/---

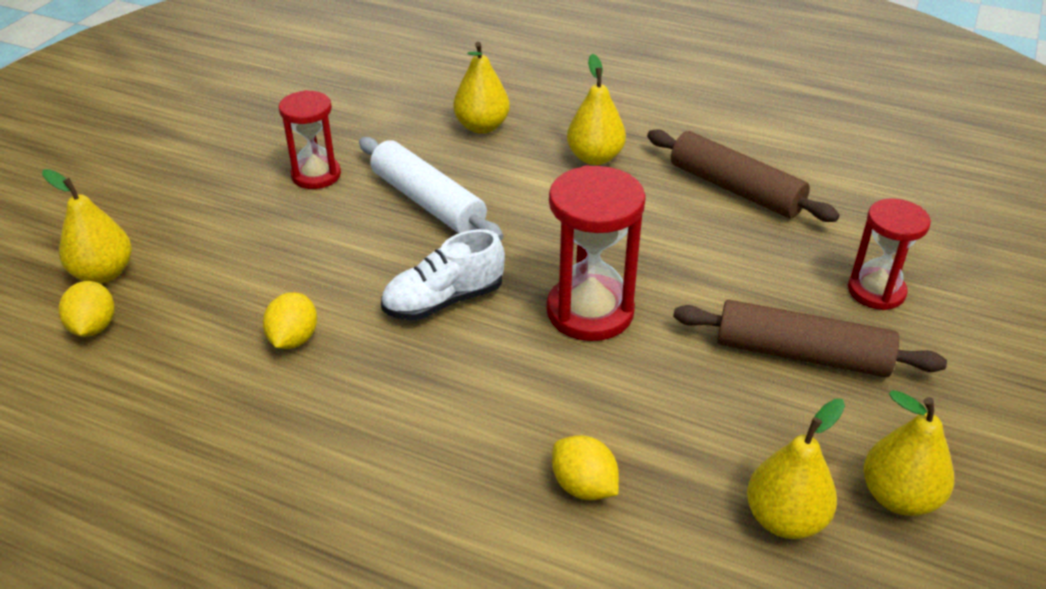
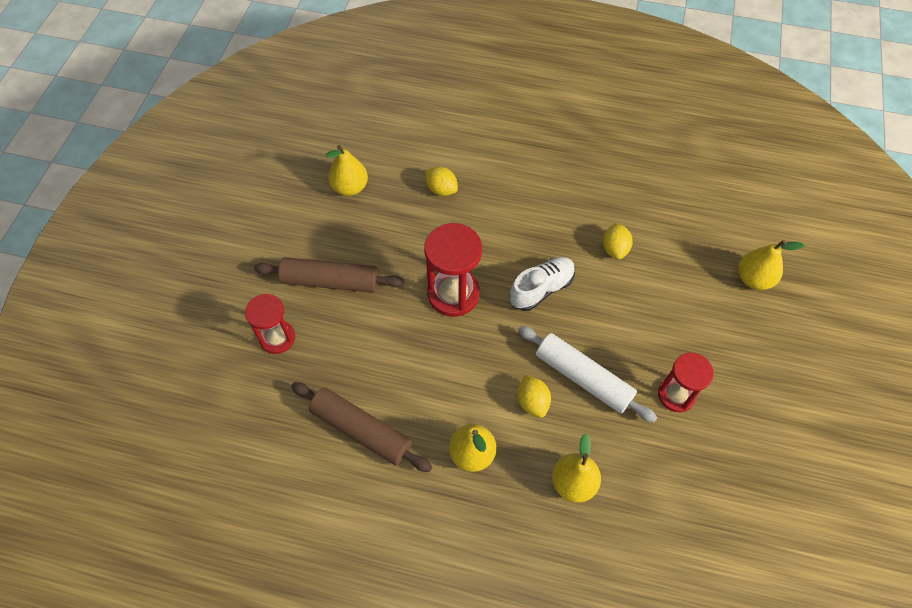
camera: 170 degrees right, 20 degrees up
(93, 327) = (728, 240): yellow lemon -> yellow lemon (532, 402)
(899, 497) = (296, 205): yellow pear -> none

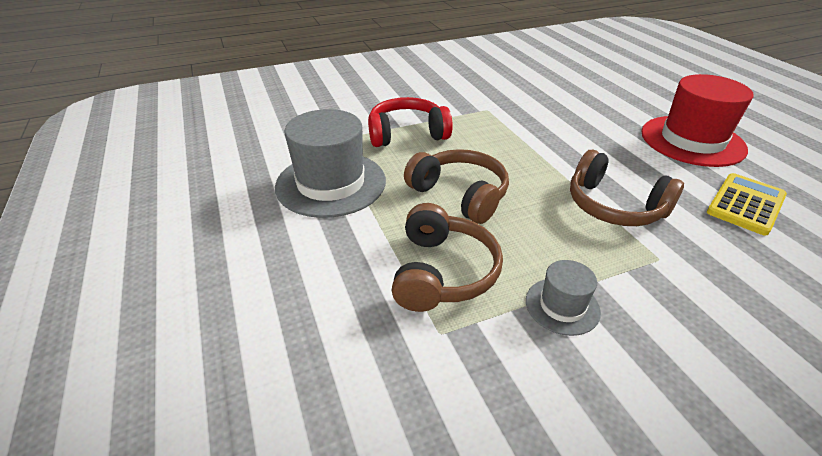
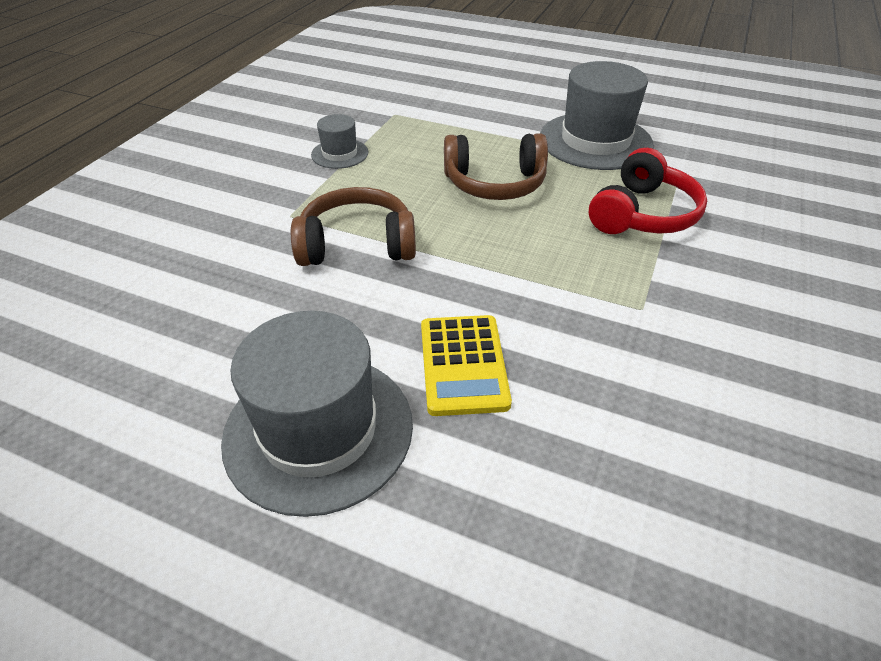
camera: 135 degrees right, 5 degrees up
(443, 272) = (431, 135): brown headphones -> none
(692, 141) = (319, 430): red hat -> grey hat
(746, 204) = (217, 326): yellow calculator -> yellow calculator (463, 365)

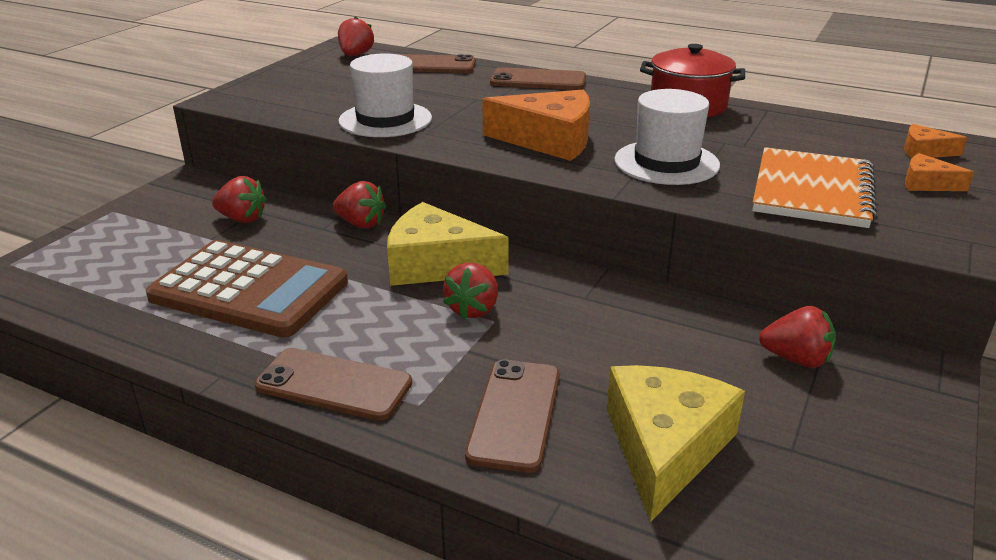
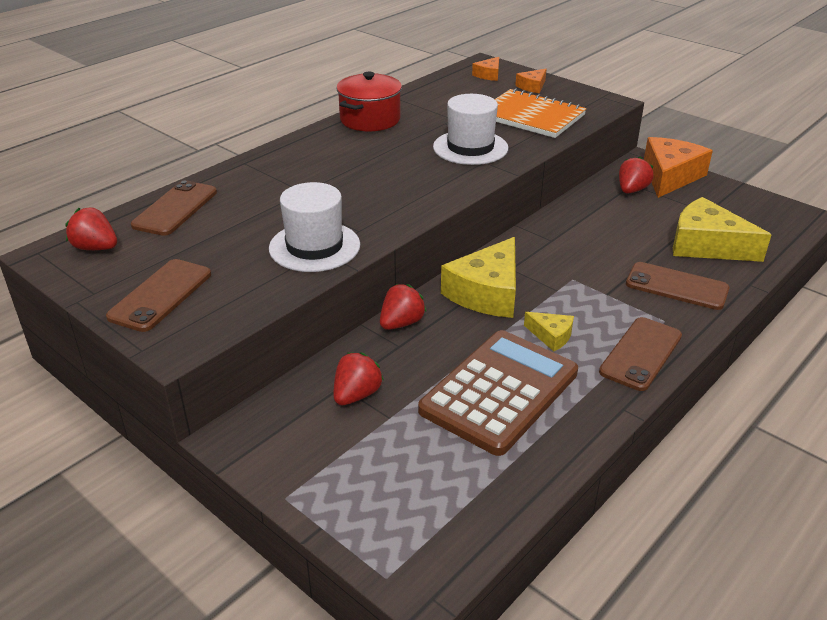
camera: 75 degrees left, 5 degrees up
(359, 314) = (551, 336): none -> yellow cheese
(473, 309) = (556, 285): red strawberry -> none
(538, 80) = (267, 164): brown phone -> brown phone (161, 295)
(549, 140) = (407, 180): orange cheese -> orange cheese (670, 176)

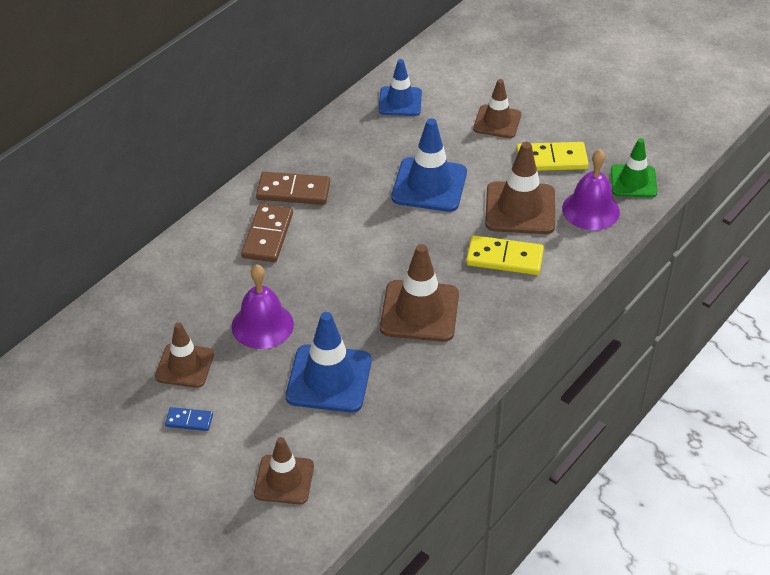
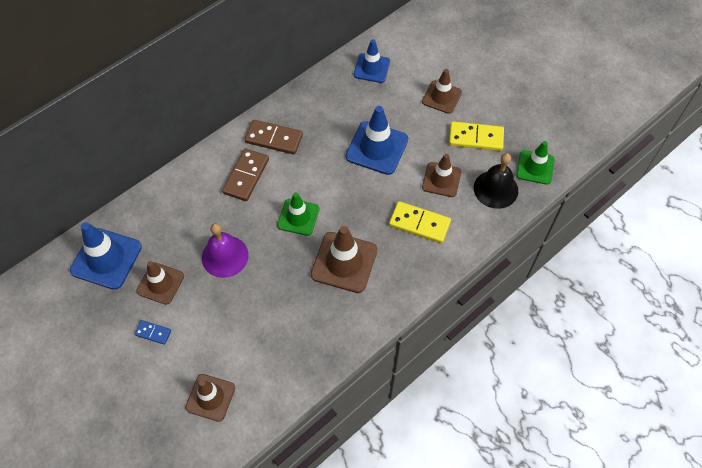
camera: 10 degrees right, 15 degrees up
(329, 379) = (263, 312): blue traffic cone -> blue traffic cone (106, 259)
(347, 271) = (298, 217): none -> green traffic cone
(520, 208) = (441, 180): brown traffic cone -> brown traffic cone, size x0.66
(590, 210) = (495, 189): purple bell -> black bell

\---

REQUIRED ACTION: Return the data above unchanged. Pictures are not part of the copy.

WRITTEN ANSWER:
camera: 170 degrees right, 20 degrees up
(93, 327) = (728, 240): yellow lemon -> yellow lemon (532, 402)
(899, 497) = (296, 205): yellow pear -> none

camera: 135 degrees right, 5 degrees up
(443, 272) = (431, 135): brown headphones -> none
(692, 141) = (319, 430): red hat -> grey hat
(746, 204) = (217, 326): yellow calculator -> yellow calculator (463, 365)

camera: 75 degrees left, 5 degrees up
(359, 314) = (551, 336): none -> yellow cheese
(473, 309) = (556, 285): red strawberry -> none
(538, 80) = (267, 164): brown phone -> brown phone (161, 295)
(549, 140) = (407, 180): orange cheese -> orange cheese (670, 176)

camera: 10 degrees right, 15 degrees up
(329, 379) = (263, 312): blue traffic cone -> blue traffic cone (106, 259)
(347, 271) = (298, 217): none -> green traffic cone
(520, 208) = (441, 180): brown traffic cone -> brown traffic cone, size x0.66
(590, 210) = (495, 189): purple bell -> black bell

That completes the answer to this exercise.